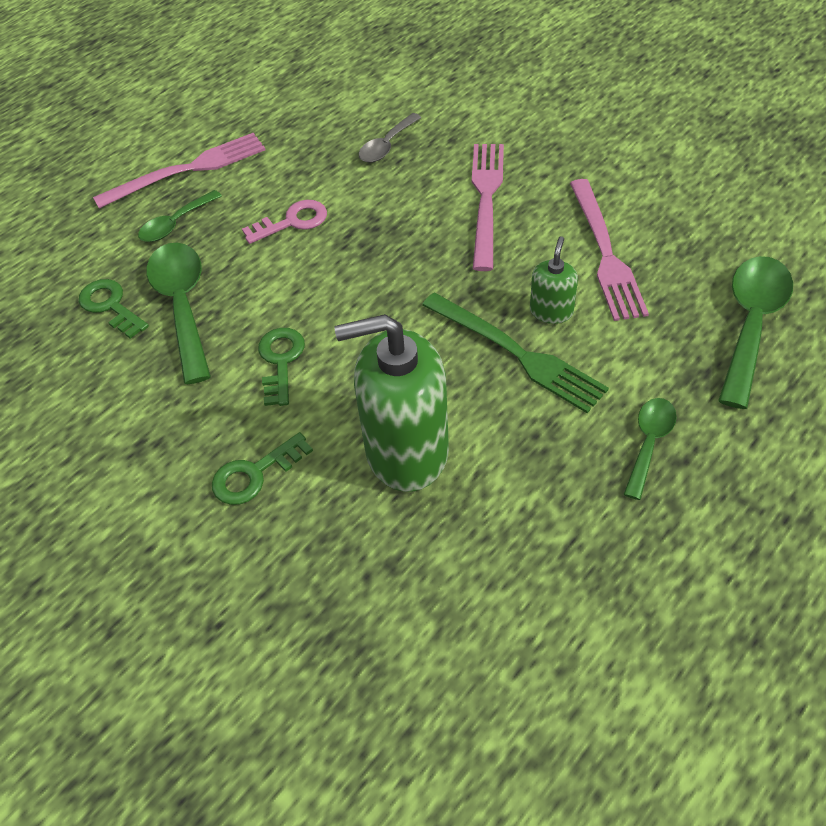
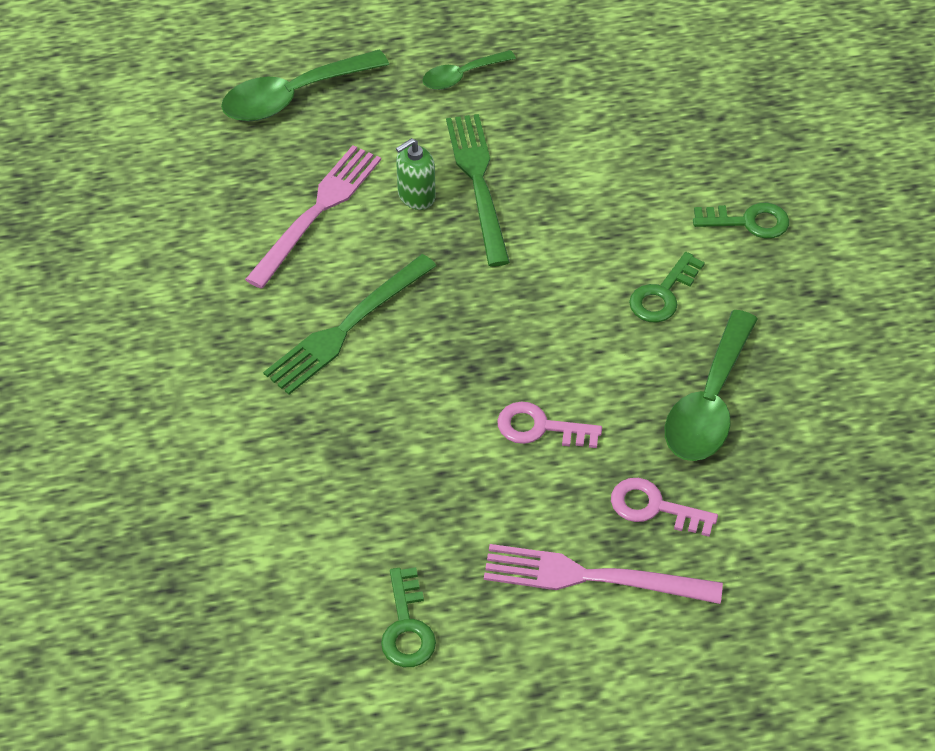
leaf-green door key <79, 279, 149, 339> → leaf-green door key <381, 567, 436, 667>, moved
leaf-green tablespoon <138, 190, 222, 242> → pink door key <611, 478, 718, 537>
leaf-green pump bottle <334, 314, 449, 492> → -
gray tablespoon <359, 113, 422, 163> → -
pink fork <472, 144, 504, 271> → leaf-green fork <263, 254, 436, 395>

:::

> [BRIEF] Pictures stay out of the copy, while everything else in the records above goes in exactly as written.

> [EXERCISE RESULT]
leaf-green door key <79, 279, 149, 339> → leaf-green door key <381, 567, 436, 667>, moved
leaf-green tablespoon <138, 190, 222, 242> → pink door key <611, 478, 718, 537>
leaf-green pump bottle <334, 314, 449, 492> → -
gray tablespoon <359, 113, 422, 163> → -
pink fork <472, 144, 504, 271> → leaf-green fork <263, 254, 436, 395>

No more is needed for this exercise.